## WHAT TO WORK ON
Each entry is to be retyped exactly as it appears. Leave the images out.

## MATERIAL TO PROCESS
-*-
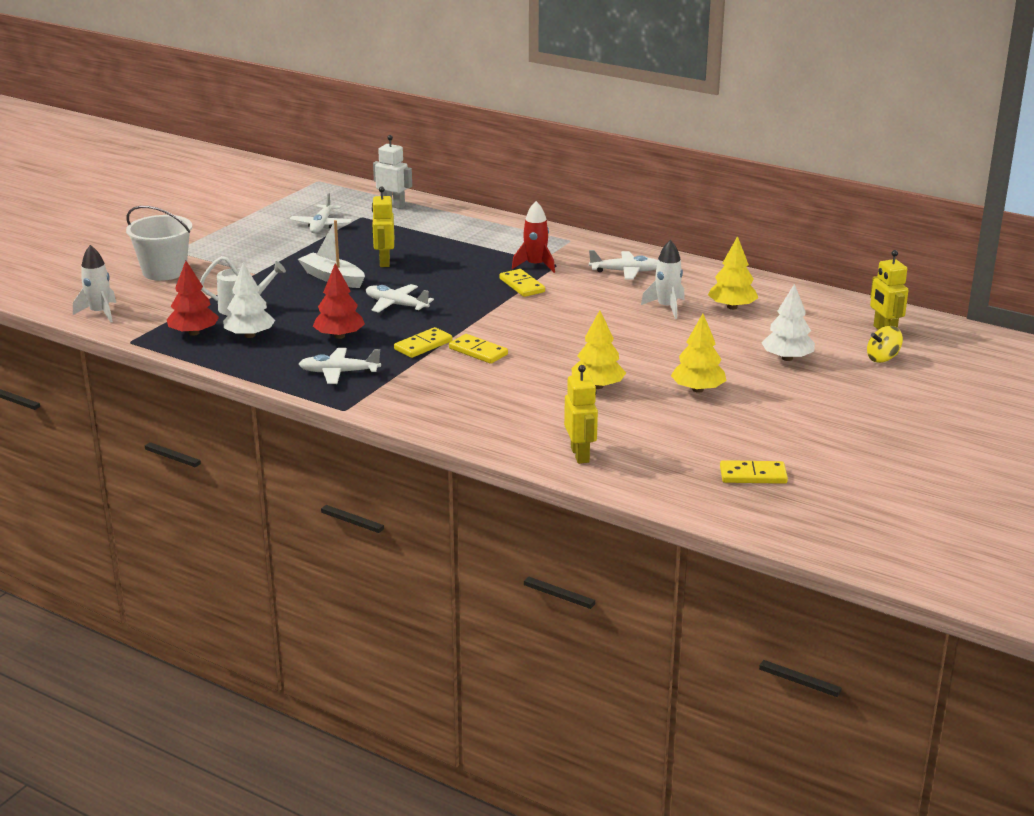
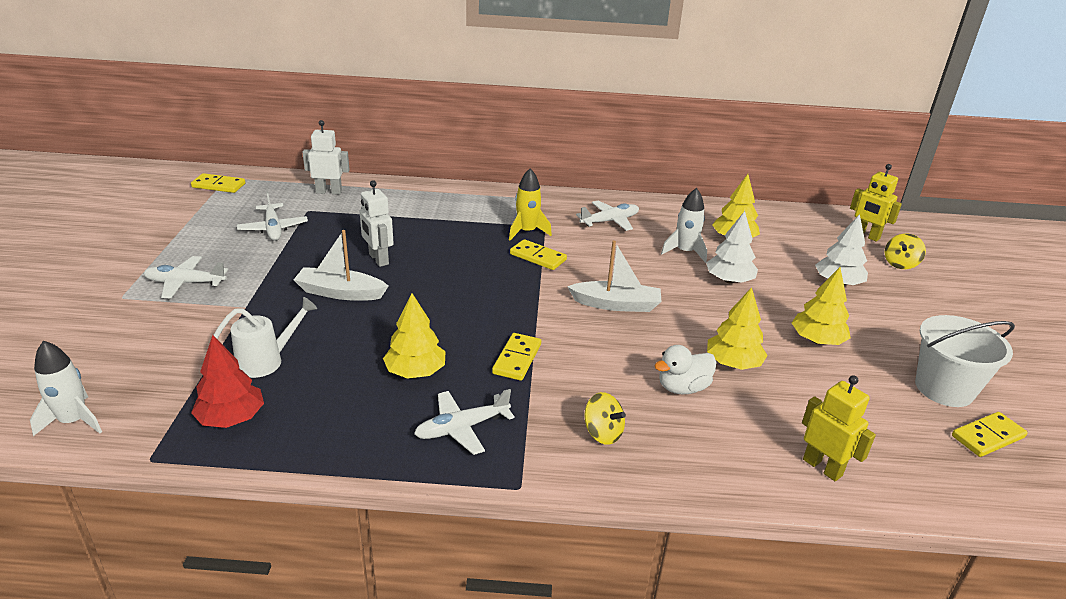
camera: 30 degrees left, 5 degrees up
white bucket [126,206,192,281] -> white bucket moved to [915,315,1015,407]
white tree [223,263,275,338] -> white tree moved to [706,211,758,284]
red tree [313,263,365,339] -> yellow tree [383,293,446,379]
white plane [366,284,434,313] -> white plane moved to [143,256,228,298]
yellow robot [372,187,394,267] -> white robot [360,180,394,267]
yellow domino [449,334,508,364] -> yellow domino moved to [191,173,245,193]
red rocket [512,201,555,273] -> yellow rocket [509,168,552,240]
none -> white boat [567,240,661,312]
none -> yellow spinning top [584,392,626,445]
none -> white duck [654,345,716,394]

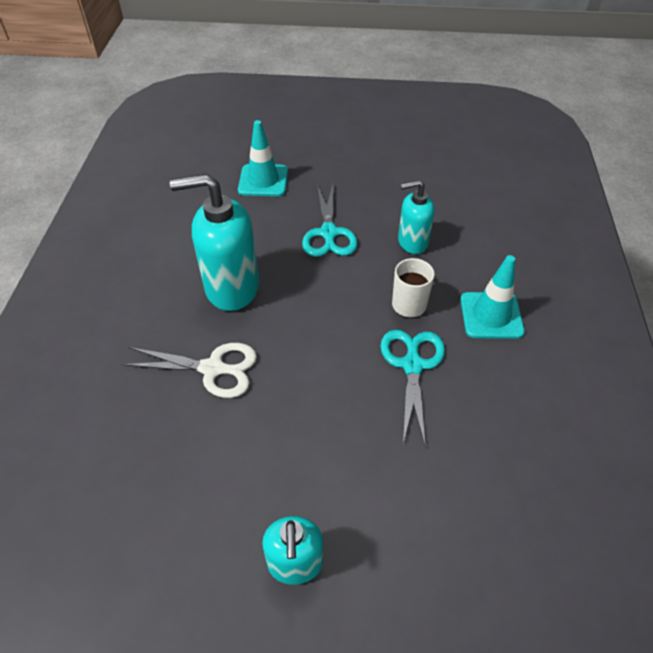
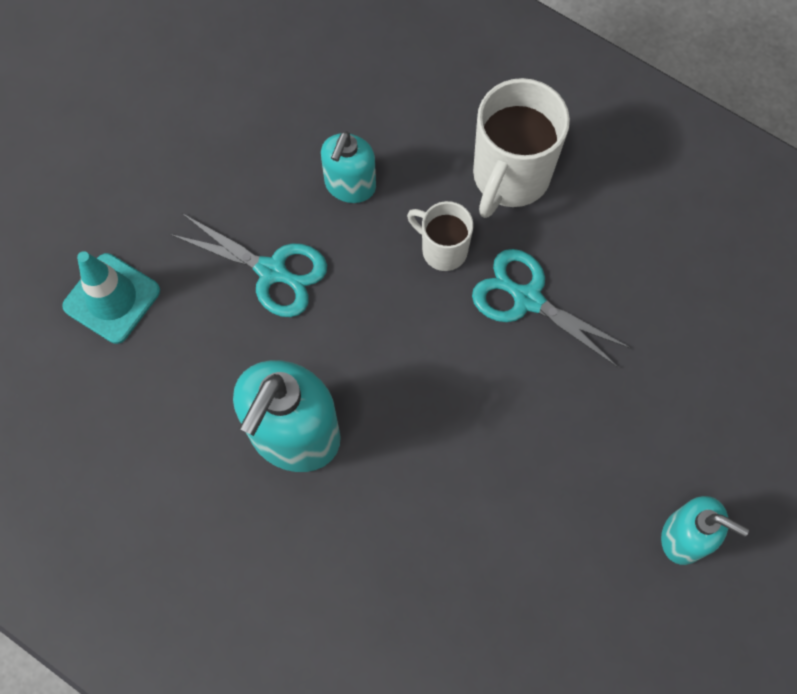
camera: 60 degrees left, 20 degrees up
white scissors [121,343,257,398] -> none
turquoise traffic cone [460,255,525,339] -> white mug [473,78,570,218]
-*-
## RESPONSE BELOW
camera: 30 degrees left, 5 degrees up
white bucket [126,206,192,281] -> white bucket moved to [915,315,1015,407]
white tree [223,263,275,338] -> white tree moved to [706,211,758,284]
red tree [313,263,365,339] -> yellow tree [383,293,446,379]
white plane [366,284,434,313] -> white plane moved to [143,256,228,298]
yellow robot [372,187,394,267] -> white robot [360,180,394,267]
yellow domino [449,334,508,364] -> yellow domino moved to [191,173,245,193]
red rocket [512,201,555,273] -> yellow rocket [509,168,552,240]
none -> white boat [567,240,661,312]
none -> yellow spinning top [584,392,626,445]
none -> white duck [654,345,716,394]

camera: 60 degrees left, 20 degrees up
white scissors [121,343,257,398] -> none
turquoise traffic cone [460,255,525,339] -> white mug [473,78,570,218]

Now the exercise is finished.